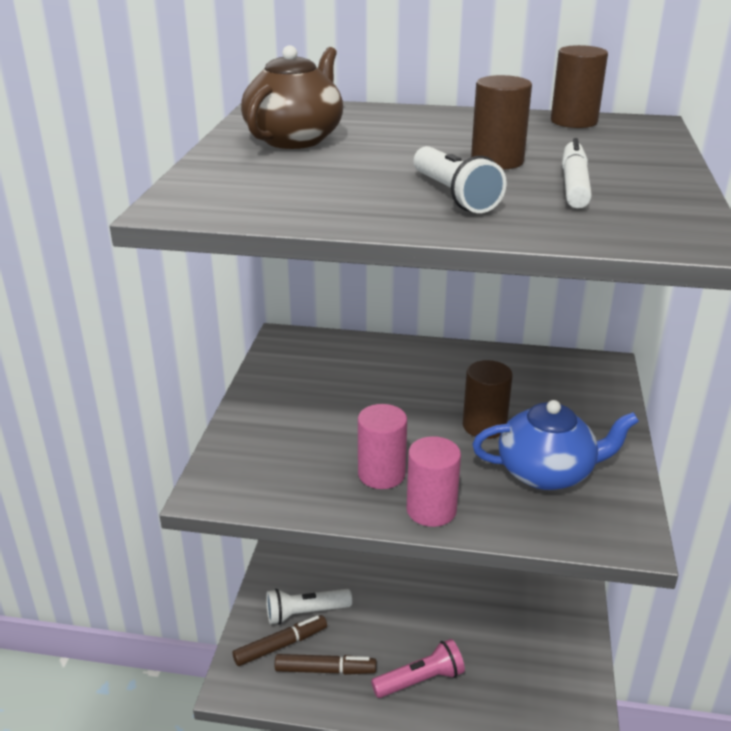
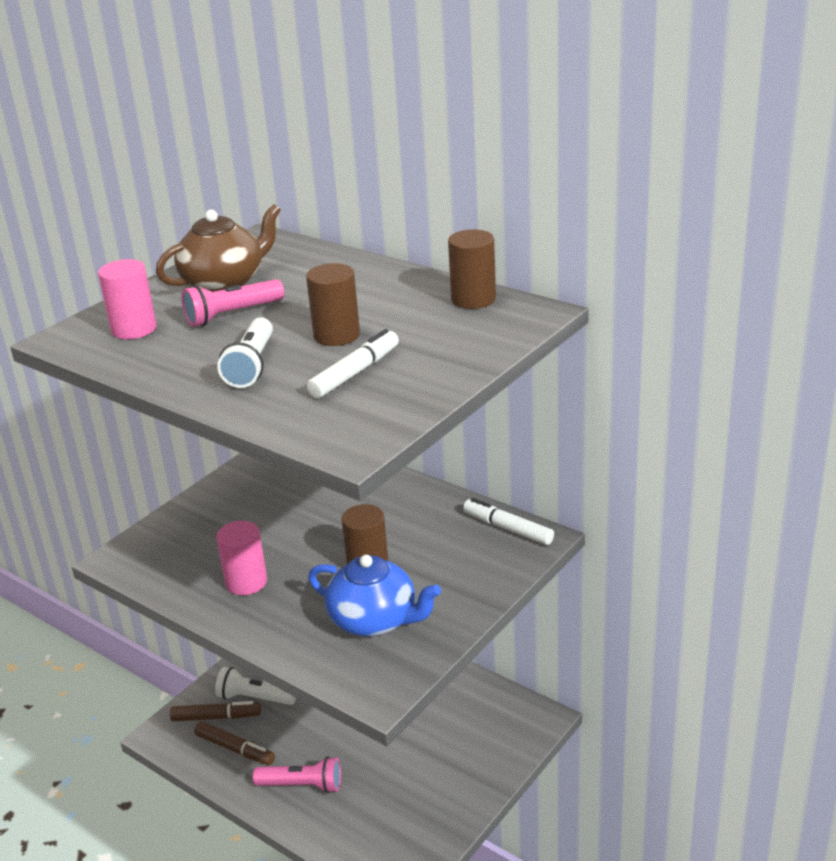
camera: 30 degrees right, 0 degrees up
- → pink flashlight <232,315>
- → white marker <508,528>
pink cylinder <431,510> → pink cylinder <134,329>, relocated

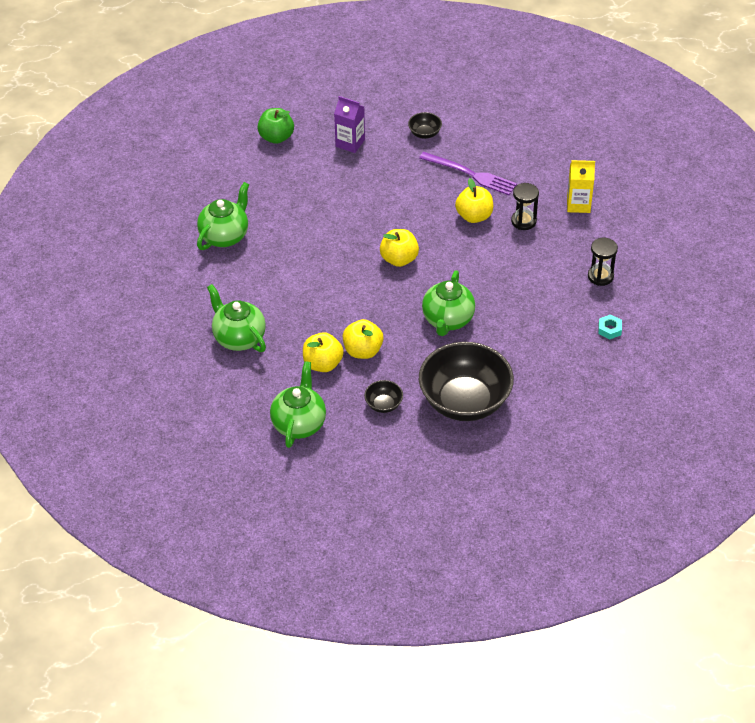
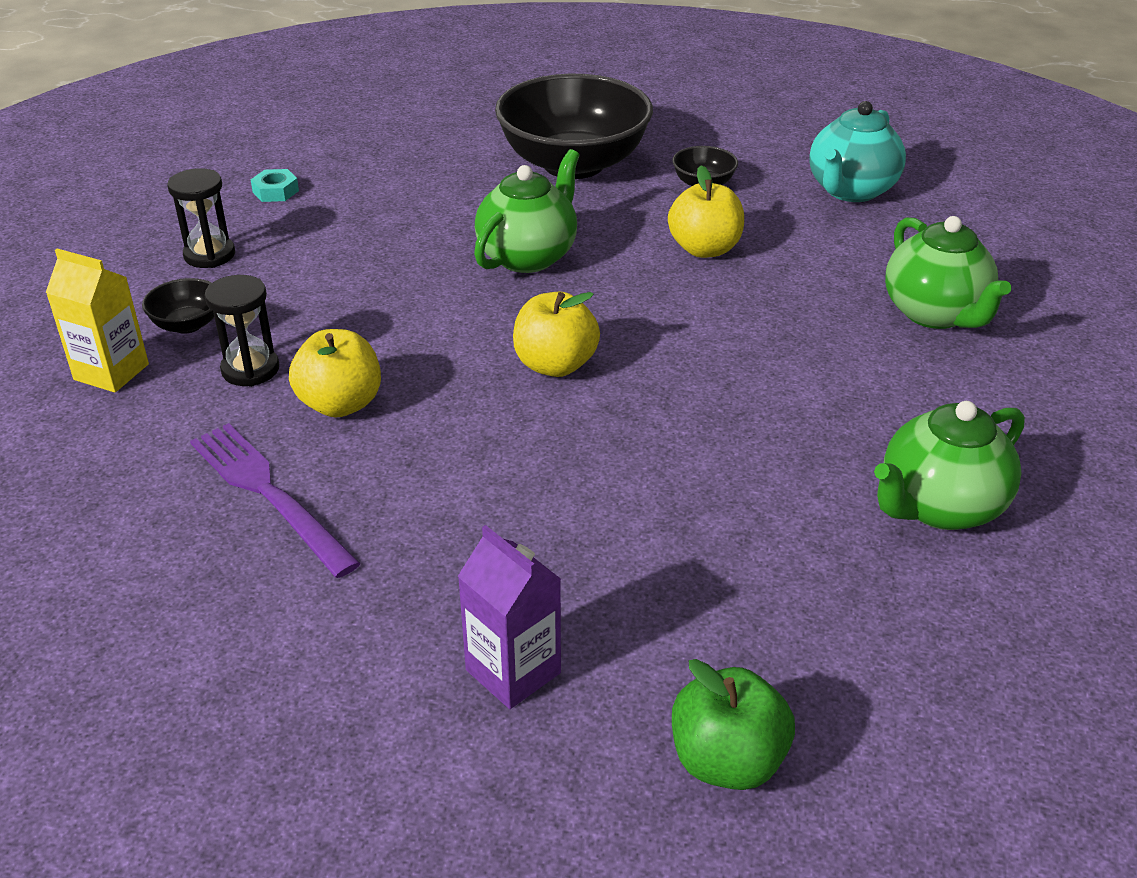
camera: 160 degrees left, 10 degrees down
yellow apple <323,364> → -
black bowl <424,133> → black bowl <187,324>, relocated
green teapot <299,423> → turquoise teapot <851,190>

################

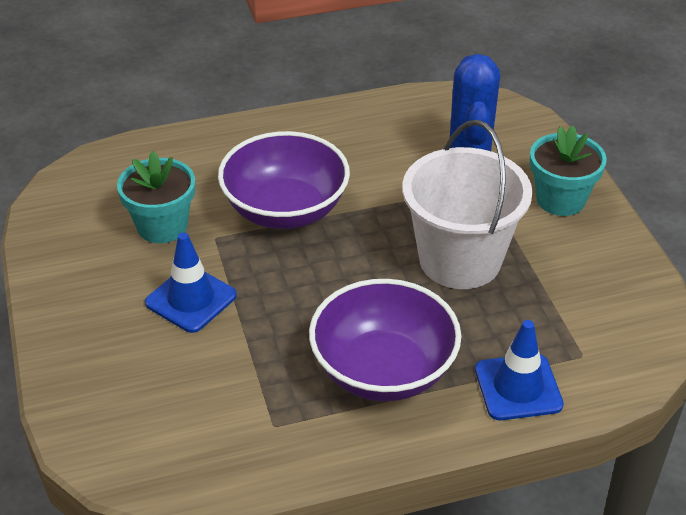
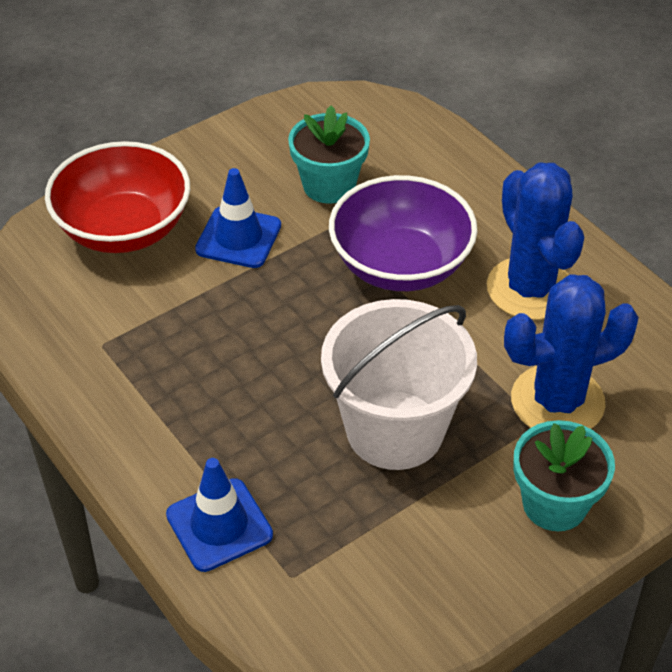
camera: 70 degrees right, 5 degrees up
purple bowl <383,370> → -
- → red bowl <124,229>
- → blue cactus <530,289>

################

#### Aim of the exercise:
As the answer, set down only the lines from the data above between the one holding "camera: 30 degrees right, 0 degrees up" and the one holding "- → white marker <508,528>", inclusive, exactly as they read.

#### Exercise response:
camera: 30 degrees right, 0 degrees up
- → pink flashlight <232,315>
- → white marker <508,528>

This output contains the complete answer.